(Coordinate change listings)
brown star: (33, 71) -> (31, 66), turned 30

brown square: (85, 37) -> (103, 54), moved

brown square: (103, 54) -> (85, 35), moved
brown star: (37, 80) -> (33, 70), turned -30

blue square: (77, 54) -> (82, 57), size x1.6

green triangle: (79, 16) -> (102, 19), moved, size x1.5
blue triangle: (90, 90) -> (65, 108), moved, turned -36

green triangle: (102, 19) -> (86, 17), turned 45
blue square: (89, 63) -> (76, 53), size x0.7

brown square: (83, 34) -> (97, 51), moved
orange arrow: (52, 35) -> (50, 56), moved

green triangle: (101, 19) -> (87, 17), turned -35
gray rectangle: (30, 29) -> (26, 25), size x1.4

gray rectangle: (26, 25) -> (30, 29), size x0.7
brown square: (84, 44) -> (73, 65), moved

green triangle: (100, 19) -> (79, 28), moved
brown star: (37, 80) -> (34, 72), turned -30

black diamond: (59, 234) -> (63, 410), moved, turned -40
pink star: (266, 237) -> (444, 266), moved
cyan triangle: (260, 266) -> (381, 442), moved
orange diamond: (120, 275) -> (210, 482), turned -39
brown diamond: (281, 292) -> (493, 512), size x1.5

▶ Written task
All lines above that hold the string "orange" should be copied.

▶ Response to the exercise
orange arrow: (52, 35) -> (50, 56), moved
orange diamond: (120, 275) -> (210, 482), turned -39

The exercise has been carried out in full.